* **Problem to solve**
Could you please repeat the data below word for word?

:::::

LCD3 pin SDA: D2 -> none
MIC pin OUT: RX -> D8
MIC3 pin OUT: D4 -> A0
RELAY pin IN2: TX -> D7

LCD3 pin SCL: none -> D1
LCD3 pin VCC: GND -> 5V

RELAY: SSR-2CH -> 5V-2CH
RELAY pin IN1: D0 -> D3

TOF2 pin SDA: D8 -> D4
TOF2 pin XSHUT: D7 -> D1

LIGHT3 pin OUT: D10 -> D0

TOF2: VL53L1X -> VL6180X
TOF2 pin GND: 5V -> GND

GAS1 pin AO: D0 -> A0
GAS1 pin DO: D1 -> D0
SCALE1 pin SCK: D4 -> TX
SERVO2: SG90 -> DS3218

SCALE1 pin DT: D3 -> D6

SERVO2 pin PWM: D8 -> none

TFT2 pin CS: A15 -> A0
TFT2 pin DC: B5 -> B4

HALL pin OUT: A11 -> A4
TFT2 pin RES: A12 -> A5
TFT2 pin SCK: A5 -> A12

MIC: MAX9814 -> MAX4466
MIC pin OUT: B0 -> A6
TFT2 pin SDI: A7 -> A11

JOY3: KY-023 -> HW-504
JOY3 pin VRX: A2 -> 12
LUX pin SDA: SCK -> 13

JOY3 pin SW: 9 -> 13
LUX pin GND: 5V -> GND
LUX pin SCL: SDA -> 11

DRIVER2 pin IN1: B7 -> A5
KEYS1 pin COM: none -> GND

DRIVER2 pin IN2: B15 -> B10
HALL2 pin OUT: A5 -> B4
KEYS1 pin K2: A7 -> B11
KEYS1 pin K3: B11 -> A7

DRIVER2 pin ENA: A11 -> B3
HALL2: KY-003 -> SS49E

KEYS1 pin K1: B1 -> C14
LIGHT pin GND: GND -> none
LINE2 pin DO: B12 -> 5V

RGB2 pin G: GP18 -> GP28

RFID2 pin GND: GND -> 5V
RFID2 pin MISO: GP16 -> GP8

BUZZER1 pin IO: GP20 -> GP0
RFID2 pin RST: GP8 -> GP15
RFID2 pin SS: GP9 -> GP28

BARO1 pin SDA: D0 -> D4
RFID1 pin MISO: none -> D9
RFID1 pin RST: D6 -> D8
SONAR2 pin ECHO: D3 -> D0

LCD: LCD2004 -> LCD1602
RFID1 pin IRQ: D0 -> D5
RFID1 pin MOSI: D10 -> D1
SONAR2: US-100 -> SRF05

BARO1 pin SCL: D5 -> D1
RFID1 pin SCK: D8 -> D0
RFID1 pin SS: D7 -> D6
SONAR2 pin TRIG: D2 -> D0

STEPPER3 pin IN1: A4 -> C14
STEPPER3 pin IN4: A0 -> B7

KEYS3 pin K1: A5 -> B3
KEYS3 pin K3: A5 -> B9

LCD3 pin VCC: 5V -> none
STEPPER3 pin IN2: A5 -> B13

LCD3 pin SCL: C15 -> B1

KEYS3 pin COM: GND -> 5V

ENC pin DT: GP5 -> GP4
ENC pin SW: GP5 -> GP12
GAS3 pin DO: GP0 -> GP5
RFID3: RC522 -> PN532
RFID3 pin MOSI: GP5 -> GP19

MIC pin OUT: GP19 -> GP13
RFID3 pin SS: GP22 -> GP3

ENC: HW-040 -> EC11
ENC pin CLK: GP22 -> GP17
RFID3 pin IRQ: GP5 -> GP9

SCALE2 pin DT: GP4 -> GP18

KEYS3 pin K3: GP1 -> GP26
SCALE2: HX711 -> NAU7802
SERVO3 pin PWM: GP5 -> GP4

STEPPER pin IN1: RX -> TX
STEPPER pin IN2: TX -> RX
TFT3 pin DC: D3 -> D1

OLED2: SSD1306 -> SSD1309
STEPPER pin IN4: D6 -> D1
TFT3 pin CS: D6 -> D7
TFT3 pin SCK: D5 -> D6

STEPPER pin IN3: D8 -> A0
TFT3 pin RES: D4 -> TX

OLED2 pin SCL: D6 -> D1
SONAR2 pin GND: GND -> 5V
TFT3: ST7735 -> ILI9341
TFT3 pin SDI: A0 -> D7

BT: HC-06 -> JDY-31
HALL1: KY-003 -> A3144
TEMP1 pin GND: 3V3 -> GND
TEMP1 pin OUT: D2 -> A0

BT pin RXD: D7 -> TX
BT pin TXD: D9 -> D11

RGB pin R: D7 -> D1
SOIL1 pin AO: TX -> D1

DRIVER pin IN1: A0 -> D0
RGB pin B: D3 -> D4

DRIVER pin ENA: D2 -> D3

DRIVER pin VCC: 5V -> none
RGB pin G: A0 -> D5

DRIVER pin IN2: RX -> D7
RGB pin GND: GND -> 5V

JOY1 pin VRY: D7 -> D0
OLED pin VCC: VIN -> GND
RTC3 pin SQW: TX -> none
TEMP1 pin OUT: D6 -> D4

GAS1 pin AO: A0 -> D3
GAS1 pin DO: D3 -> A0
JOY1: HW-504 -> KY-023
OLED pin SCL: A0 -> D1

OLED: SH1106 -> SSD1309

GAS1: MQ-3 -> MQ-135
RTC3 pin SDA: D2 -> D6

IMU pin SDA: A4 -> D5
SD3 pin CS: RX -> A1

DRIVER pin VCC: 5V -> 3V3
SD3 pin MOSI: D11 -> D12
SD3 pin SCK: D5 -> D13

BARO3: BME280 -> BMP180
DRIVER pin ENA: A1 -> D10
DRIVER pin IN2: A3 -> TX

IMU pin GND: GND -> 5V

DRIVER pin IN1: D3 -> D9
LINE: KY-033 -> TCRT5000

:::::

* **Solution to this exercise**
LCD3 pin SDA: D2 -> none
MIC pin OUT: RX -> D8
MIC3 pin OUT: D4 -> A0
RELAY pin IN2: TX -> D7

LCD3 pin SCL: none -> D1
LCD3 pin VCC: GND -> 5V

RELAY: SSR-2CH -> 5V-2CH
RELAY pin IN1: D0 -> D3

TOF2 pin SDA: D8 -> D4
TOF2 pin XSHUT: D7 -> D1

LIGHT3 pin OUT: D10 -> D0

TOF2: VL53L1X -> VL6180X
TOF2 pin GND: 5V -> GND

GAS1 pin AO: D0 -> A0
GAS1 pin DO: D1 -> D0
SCALE1 pin SCK: D4 -> TX
SERVO2: SG90 -> DS3218

SCALE1 pin DT: D3 -> D6

SERVO2 pin PWM: D8 -> none

TFT2 pin CS: A15 -> A0
TFT2 pin DC: B5 -> B4

HALL pin OUT: A11 -> A4
TFT2 pin RES: A12 -> A5
TFT2 pin SCK: A5 -> A12

MIC: MAX9814 -> MAX4466
MIC pin OUT: B0 -> A6
TFT2 pin SDI: A7 -> A11

JOY3: KY-023 -> HW-504
JOY3 pin VRX: A2 -> 12
LUX pin SDA: SCK -> 13

JOY3 pin SW: 9 -> 13
LUX pin GND: 5V -> GND
LUX pin SCL: SDA -> 11

DRIVER2 pin IN1: B7 -> A5
KEYS1 pin COM: none -> GND

DRIVER2 pin IN2: B15 -> B10
HALL2 pin OUT: A5 -> B4
KEYS1 pin K2: A7 -> B11
KEYS1 pin K3: B11 -> A7

DRIVER2 pin ENA: A11 -> B3
HALL2: KY-003 -> SS49E

KEYS1 pin K1: B1 -> C14
LIGHT pin GND: GND -> none
LINE2 pin DO: B12 -> 5V

RGB2 pin G: GP18 -> GP28

RFID2 pin GND: GND -> 5V
RFID2 pin MISO: GP16 -> GP8

BUZZER1 pin IO: GP20 -> GP0
RFID2 pin RST: GP8 -> GP15
RFID2 pin SS: GP9 -> GP28

BARO1 pin SDA: D0 -> D4
RFID1 pin MISO: none -> D9
RFID1 pin RST: D6 -> D8
SONAR2 pin ECHO: D3 -> D0

LCD: LCD2004 -> LCD1602
RFID1 pin IRQ: D0 -> D5
RFID1 pin MOSI: D10 -> D1
SONAR2: US-100 -> SRF05

BARO1 pin SCL: D5 -> D1
RFID1 pin SCK: D8 -> D0
RFID1 pin SS: D7 -> D6
SONAR2 pin TRIG: D2 -> D0

STEPPER3 pin IN1: A4 -> C14
STEPPER3 pin IN4: A0 -> B7

KEYS3 pin K1: A5 -> B3
KEYS3 pin K3: A5 -> B9

LCD3 pin VCC: 5V -> none
STEPPER3 pin IN2: A5 -> B13

LCD3 pin SCL: C15 -> B1

KEYS3 pin COM: GND -> 5V

ENC pin DT: GP5 -> GP4
ENC pin SW: GP5 -> GP12
GAS3 pin DO: GP0 -> GP5
RFID3: RC522 -> PN532
RFID3 pin MOSI: GP5 -> GP19

MIC pin OUT: GP19 -> GP13
RFID3 pin SS: GP22 -> GP3

ENC: HW-040 -> EC11
ENC pin CLK: GP22 -> GP17
RFID3 pin IRQ: GP5 -> GP9

SCALE2 pin DT: GP4 -> GP18

KEYS3 pin K3: GP1 -> GP26
SCALE2: HX711 -> NAU7802
SERVO3 pin PWM: GP5 -> GP4

STEPPER pin IN1: RX -> TX
STEPPER pin IN2: TX -> RX
TFT3 pin DC: D3 -> D1

OLED2: SSD1306 -> SSD1309
STEPPER pin IN4: D6 -> D1
TFT3 pin CS: D6 -> D7
TFT3 pin SCK: D5 -> D6

STEPPER pin IN3: D8 -> A0
TFT3 pin RES: D4 -> TX

OLED2 pin SCL: D6 -> D1
SONAR2 pin GND: GND -> 5V
TFT3: ST7735 -> ILI9341
TFT3 pin SDI: A0 -> D7

BT: HC-06 -> JDY-31
HALL1: KY-003 -> A3144
TEMP1 pin GND: 3V3 -> GND
TEMP1 pin OUT: D2 -> A0

BT pin RXD: D7 -> TX
BT pin TXD: D9 -> D11

RGB pin R: D7 -> D1
SOIL1 pin AO: TX -> D1

DRIVER pin IN1: A0 -> D0
RGB pin B: D3 -> D4

DRIVER pin ENA: D2 -> D3

DRIVER pin VCC: 5V -> none
RGB pin G: A0 -> D5

DRIVER pin IN2: RX -> D7
RGB pin GND: GND -> 5V

JOY1 pin VRY: D7 -> D0
OLED pin VCC: VIN -> GND
RTC3 pin SQW: TX -> none
TEMP1 pin OUT: D6 -> D4

GAS1 pin AO: A0 -> D3
GAS1 pin DO: D3 -> A0
JOY1: HW-504 -> KY-023
OLED pin SCL: A0 -> D1

OLED: SH1106 -> SSD1309

GAS1: MQ-3 -> MQ-135
RTC3 pin SDA: D2 -> D6

IMU pin SDA: A4 -> D5
SD3 pin CS: RX -> A1

DRIVER pin VCC: 5V -> 3V3
SD3 pin MOSI: D11 -> D12
SD3 pin SCK: D5 -> D13

BARO3: BME280 -> BMP180
DRIVER pin ENA: A1 -> D10
DRIVER pin IN2: A3 -> TX

IMU pin GND: GND -> 5V

DRIVER pin IN1: D3 -> D9
LINE: KY-033 -> TCRT5000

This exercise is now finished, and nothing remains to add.